WORKING DATA:

□ □ □ □ □

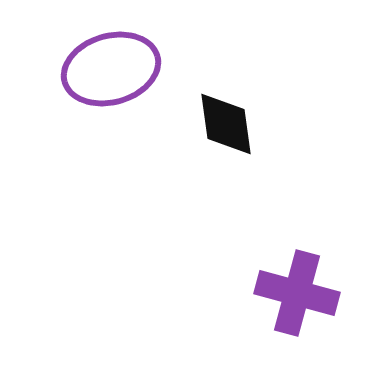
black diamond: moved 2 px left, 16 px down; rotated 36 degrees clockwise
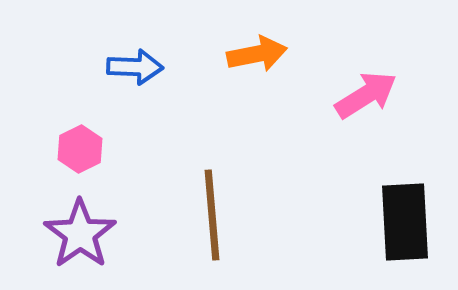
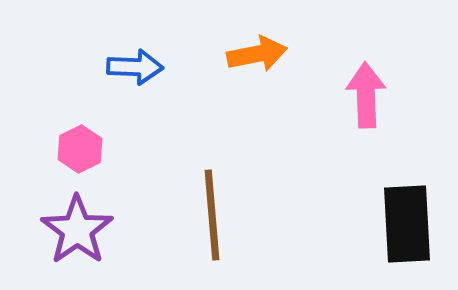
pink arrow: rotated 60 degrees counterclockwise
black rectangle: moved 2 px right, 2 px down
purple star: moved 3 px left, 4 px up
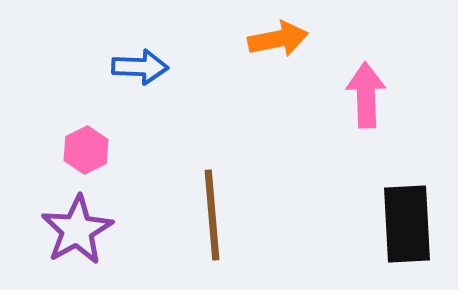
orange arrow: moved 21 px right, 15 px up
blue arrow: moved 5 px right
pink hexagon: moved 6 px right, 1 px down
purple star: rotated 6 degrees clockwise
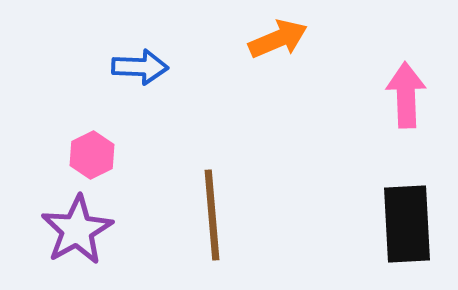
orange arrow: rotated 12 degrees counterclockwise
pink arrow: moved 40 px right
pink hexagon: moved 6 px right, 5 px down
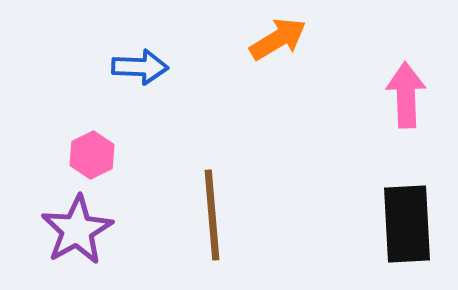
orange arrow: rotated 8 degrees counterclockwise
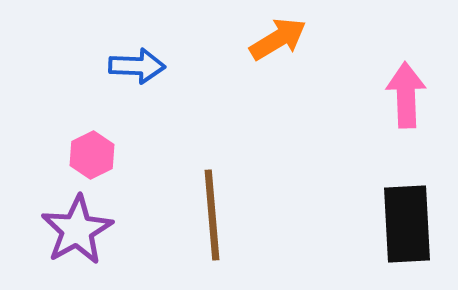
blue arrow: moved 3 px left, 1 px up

□ □ □ □ □

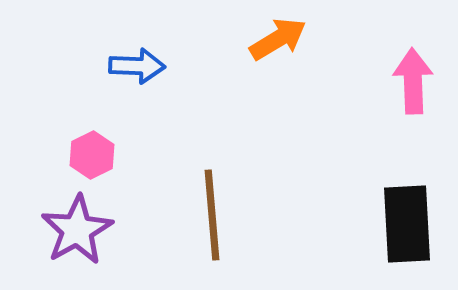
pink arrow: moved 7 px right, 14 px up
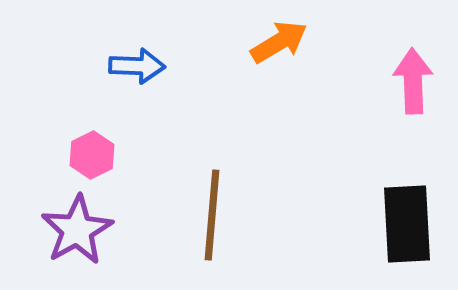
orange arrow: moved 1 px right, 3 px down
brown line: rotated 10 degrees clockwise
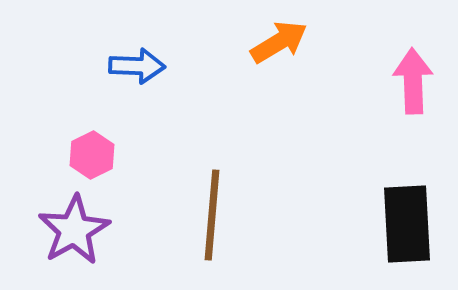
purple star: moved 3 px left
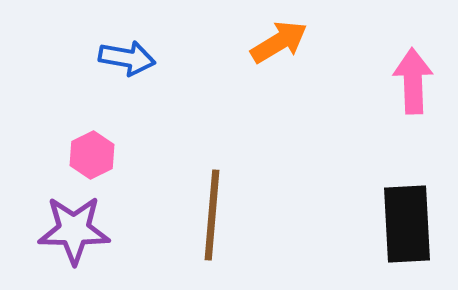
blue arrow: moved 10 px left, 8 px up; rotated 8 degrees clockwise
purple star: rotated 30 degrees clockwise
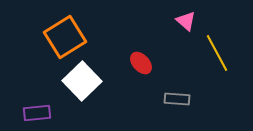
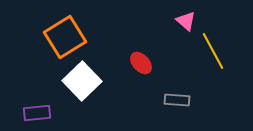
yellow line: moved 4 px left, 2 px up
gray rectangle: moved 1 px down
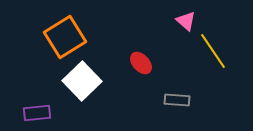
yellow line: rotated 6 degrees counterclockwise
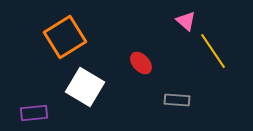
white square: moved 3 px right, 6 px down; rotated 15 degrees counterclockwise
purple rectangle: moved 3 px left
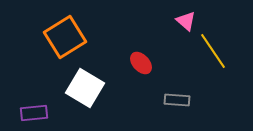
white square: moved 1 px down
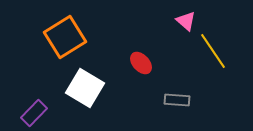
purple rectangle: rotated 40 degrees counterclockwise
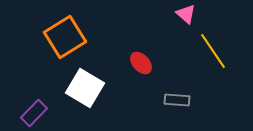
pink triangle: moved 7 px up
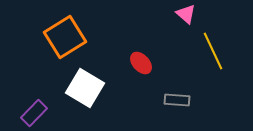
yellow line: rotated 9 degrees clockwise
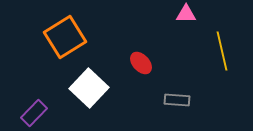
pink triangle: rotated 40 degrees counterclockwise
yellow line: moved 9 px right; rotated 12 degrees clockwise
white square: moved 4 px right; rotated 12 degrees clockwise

□ □ □ □ □

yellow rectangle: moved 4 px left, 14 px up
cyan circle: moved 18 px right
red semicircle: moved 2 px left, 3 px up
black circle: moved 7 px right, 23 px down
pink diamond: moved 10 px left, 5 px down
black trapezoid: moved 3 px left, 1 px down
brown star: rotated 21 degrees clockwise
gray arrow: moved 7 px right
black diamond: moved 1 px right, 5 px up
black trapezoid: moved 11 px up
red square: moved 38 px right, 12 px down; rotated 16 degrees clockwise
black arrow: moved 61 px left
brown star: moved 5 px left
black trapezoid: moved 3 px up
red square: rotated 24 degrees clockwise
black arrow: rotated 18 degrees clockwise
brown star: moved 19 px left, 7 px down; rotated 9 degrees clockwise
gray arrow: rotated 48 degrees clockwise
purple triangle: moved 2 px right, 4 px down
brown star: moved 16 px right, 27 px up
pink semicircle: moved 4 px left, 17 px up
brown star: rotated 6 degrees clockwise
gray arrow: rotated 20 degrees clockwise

□ □ □ □ □

REQUEST: Arrange the data from the line with "blue arrow: moved 10" to the line with "yellow line: rotated 9 degrees clockwise", both included, as a Markdown table with the columns Row and Change, giving each line a row number. Leave out blank lines and the pictures.

TASK RESULT:
| Row | Change |
|---|---|
| 1 | blue arrow: moved 10 px left, 8 px up; rotated 8 degrees clockwise |
| 2 | purple star: rotated 30 degrees clockwise |
| 3 | yellow line: moved 4 px left, 2 px up |
| 4 | gray rectangle: moved 1 px down |
| 5 | yellow line: rotated 6 degrees counterclockwise |
| 6 | white square: moved 3 px right, 6 px down; rotated 15 degrees counterclockwise |
| 7 | purple rectangle: moved 3 px left |
| 8 | white square: moved 1 px down |
| 9 | purple rectangle: rotated 40 degrees counterclockwise |
| 10 | pink triangle: moved 7 px up |
| 11 | yellow line: rotated 9 degrees clockwise |